### Task requirements
Your answer should be the lines below from the one holding "(511, 604) = (247, 403): turquoise" through the one holding "(246, 488) = (261, 285): pink", copied exactly and with nothing else.

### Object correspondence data
======
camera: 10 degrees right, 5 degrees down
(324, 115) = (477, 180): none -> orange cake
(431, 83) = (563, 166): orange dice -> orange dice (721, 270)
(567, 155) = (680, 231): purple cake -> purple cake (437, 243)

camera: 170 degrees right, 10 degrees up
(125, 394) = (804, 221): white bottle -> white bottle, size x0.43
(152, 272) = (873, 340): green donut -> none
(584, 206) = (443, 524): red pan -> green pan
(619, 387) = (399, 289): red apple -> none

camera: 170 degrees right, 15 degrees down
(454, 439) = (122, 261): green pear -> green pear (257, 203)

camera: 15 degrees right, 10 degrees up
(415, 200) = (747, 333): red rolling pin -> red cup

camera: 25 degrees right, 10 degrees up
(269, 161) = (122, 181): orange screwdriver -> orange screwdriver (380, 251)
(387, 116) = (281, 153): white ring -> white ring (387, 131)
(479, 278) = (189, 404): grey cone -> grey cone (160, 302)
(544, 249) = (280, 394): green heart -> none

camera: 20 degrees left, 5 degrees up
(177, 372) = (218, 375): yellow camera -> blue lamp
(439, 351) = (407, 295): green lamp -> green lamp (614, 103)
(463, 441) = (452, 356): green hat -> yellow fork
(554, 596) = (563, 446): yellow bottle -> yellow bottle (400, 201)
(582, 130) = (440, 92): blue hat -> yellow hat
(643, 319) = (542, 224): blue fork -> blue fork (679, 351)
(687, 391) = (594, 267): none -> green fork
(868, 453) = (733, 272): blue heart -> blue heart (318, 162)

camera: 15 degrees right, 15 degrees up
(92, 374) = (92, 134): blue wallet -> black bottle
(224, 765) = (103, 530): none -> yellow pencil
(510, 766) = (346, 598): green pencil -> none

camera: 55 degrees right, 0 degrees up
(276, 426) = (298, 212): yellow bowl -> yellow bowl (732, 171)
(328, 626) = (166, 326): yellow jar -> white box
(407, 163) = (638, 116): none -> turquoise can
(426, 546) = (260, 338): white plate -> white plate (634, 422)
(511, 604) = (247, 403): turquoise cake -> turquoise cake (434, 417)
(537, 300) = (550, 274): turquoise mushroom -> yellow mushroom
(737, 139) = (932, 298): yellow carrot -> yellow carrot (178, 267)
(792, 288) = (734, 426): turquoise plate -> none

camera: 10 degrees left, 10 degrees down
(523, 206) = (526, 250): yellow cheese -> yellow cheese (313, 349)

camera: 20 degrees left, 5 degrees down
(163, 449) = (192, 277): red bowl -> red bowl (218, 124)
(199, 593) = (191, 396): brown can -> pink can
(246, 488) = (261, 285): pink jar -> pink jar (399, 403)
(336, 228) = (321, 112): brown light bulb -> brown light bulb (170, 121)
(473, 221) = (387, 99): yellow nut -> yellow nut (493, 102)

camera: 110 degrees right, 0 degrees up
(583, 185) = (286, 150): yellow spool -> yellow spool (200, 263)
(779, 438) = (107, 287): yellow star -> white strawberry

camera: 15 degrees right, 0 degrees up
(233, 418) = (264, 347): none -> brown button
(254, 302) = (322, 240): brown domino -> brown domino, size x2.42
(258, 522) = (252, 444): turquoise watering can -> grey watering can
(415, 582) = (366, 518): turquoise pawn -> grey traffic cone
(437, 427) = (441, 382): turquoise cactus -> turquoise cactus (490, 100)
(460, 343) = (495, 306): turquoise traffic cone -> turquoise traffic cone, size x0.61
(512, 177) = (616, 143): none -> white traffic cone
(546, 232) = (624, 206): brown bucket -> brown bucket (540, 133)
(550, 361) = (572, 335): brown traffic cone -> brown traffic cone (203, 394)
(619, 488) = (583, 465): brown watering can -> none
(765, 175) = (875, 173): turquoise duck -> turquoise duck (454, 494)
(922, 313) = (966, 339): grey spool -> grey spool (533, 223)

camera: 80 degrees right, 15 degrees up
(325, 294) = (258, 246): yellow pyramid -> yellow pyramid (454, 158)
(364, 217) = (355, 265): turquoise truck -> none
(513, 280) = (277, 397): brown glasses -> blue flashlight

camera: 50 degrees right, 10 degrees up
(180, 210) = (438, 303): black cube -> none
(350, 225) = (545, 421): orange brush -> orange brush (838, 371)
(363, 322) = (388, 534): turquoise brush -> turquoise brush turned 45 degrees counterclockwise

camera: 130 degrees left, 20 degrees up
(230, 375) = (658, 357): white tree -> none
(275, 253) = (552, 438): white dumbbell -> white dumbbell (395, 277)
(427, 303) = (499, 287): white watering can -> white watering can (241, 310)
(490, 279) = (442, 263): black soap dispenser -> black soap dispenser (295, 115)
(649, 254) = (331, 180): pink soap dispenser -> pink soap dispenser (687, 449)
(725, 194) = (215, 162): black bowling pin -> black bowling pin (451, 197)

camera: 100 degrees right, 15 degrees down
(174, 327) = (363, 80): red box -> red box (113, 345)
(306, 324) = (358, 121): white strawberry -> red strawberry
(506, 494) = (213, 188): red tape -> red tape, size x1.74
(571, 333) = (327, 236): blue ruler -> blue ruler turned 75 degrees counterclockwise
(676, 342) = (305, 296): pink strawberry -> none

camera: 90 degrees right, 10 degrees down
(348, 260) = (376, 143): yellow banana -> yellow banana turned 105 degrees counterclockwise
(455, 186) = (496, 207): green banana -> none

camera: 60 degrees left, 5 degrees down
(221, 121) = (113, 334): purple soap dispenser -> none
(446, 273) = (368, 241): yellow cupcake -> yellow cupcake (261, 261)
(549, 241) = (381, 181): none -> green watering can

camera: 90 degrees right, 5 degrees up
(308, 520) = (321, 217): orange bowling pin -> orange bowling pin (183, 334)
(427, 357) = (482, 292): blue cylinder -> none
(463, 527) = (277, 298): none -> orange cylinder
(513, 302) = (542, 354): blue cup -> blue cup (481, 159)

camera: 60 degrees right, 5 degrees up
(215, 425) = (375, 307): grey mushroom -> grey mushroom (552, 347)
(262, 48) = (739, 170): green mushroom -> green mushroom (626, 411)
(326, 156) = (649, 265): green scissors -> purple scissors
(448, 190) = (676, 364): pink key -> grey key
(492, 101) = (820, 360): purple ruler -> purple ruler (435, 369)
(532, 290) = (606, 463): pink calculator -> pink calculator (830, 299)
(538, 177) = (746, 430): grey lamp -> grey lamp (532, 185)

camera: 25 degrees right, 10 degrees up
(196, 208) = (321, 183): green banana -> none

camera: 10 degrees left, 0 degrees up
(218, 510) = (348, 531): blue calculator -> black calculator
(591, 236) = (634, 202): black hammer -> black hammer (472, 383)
======
### Answer to the problem
(511, 604) = (247, 403): turquoise cake -> turquoise cake (434, 417)
(537, 300) = (550, 274): turquoise mushroom -> yellow mushroom
(737, 139) = (932, 298): yellow carrot -> yellow carrot (178, 267)
(792, 288) = (734, 426): turquoise plate -> none

camera: 10 degrees left, 10 degrees down
(523, 206) = (526, 250): yellow cheese -> yellow cheese (313, 349)

camera: 20 degrees left, 5 degrees down
(163, 449) = (192, 277): red bowl -> red bowl (218, 124)
(199, 593) = (191, 396): brown can -> pink can
(246, 488) = (261, 285): pink jar -> pink jar (399, 403)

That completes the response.